Given exercise: Please repeat all of the data below word for word, keeping each line unchanged and in its original order.

'''

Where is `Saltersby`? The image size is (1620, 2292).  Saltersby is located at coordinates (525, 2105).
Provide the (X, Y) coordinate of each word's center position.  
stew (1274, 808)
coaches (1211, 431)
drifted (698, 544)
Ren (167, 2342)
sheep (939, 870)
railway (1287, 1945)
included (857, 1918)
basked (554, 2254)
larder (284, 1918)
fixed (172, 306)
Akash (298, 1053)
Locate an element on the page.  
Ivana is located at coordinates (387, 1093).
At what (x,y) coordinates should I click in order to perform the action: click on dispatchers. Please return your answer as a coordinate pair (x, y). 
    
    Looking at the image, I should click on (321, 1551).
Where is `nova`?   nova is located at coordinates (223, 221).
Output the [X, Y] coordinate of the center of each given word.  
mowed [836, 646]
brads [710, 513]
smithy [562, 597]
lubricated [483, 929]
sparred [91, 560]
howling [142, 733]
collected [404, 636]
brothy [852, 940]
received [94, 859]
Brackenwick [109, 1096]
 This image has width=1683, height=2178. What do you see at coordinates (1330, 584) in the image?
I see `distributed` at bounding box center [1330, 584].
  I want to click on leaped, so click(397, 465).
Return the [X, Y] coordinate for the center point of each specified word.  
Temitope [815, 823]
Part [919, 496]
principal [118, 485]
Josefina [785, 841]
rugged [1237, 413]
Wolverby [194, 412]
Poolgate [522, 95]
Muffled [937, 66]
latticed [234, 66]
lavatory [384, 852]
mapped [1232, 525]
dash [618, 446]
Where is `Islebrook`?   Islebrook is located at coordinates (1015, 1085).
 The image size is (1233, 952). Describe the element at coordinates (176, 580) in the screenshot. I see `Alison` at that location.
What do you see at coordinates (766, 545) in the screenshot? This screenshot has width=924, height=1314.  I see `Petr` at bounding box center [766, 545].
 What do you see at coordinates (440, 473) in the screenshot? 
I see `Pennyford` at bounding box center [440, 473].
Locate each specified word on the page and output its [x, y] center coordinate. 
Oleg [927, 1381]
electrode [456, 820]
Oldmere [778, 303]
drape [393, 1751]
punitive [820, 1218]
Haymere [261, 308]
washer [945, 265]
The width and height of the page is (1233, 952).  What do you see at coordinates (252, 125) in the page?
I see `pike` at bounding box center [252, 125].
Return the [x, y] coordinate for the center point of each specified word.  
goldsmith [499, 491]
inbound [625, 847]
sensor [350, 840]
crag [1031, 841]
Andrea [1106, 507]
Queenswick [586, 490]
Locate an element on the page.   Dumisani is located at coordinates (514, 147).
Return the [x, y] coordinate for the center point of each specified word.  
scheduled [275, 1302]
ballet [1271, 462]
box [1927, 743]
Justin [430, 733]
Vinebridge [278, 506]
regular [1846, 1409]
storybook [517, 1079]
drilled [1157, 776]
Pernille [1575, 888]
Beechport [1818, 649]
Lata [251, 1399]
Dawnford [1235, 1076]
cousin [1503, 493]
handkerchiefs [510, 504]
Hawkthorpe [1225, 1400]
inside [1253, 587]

'''

Completed exercise:
Where is `Saltersby`? The image size is (1620, 2292).  Saltersby is located at coordinates (525, 2105).
Provide the (X, Y) coordinate of each word's center position.  
stew (1274, 808)
coaches (1211, 431)
drifted (698, 544)
Ren (167, 2342)
sheep (939, 870)
railway (1287, 1945)
included (857, 1918)
basked (554, 2254)
larder (284, 1918)
fixed (172, 306)
Akash (298, 1053)
Locate an element on the page.  
Ivana is located at coordinates (387, 1093).
At what (x,y) coordinates should I click in order to perform the action: click on dispatchers. Please return your answer as a coordinate pair (x, y). 
    
    Looking at the image, I should click on (321, 1551).
Where is `nova`?   nova is located at coordinates (223, 221).
Output the [X, Y] coordinate of the center of each given word.  
mowed [836, 646]
brads [710, 513]
smithy [562, 597]
lubricated [483, 929]
sparred [91, 560]
howling [142, 733]
collected [404, 636]
brothy [852, 940]
received [94, 859]
Brackenwick [109, 1096]
 This image has width=1683, height=2178. What do you see at coordinates (1330, 584) in the image?
I see `distributed` at bounding box center [1330, 584].
  I want to click on leaped, so click(397, 465).
Return the [X, Y] coordinate for the center point of each specified word.  
Temitope [815, 823]
Part [919, 496]
principal [118, 485]
Josefina [785, 841]
rugged [1237, 413]
Wolverby [194, 412]
Poolgate [522, 95]
Muffled [937, 66]
latticed [234, 66]
lavatory [384, 852]
mapped [1232, 525]
dash [618, 446]
Where is `Islebrook`?   Islebrook is located at coordinates (1015, 1085).
 The image size is (1233, 952). Describe the element at coordinates (176, 580) in the screenshot. I see `Alison` at that location.
What do you see at coordinates (766, 545) in the screenshot? This screenshot has width=924, height=1314.  I see `Petr` at bounding box center [766, 545].
 What do you see at coordinates (440, 473) in the screenshot? 
I see `Pennyford` at bounding box center [440, 473].
Locate each specified word on the page and output its [x, y] center coordinate. 
Oleg [927, 1381]
electrode [456, 820]
Oldmere [778, 303]
drape [393, 1751]
punitive [820, 1218]
Haymere [261, 308]
washer [945, 265]
The width and height of the page is (1233, 952).  What do you see at coordinates (252, 125) in the page?
I see `pike` at bounding box center [252, 125].
Return the [x, y] coordinate for the center point of each specified word.  
goldsmith [499, 491]
inbound [625, 847]
sensor [350, 840]
crag [1031, 841]
Andrea [1106, 507]
Queenswick [586, 490]
Locate an element on the page.   Dumisani is located at coordinates (514, 147).
Return the [x, y] coordinate for the center point of each specified word.  
scheduled [275, 1302]
ballet [1271, 462]
box [1927, 743]
Justin [430, 733]
Vinebridge [278, 506]
regular [1846, 1409]
storybook [517, 1079]
drilled [1157, 776]
Pernille [1575, 888]
Beechport [1818, 649]
Lata [251, 1399]
Dawnford [1235, 1076]
cousin [1503, 493]
handkerchiefs [510, 504]
Hawkthorpe [1225, 1400]
inside [1253, 587]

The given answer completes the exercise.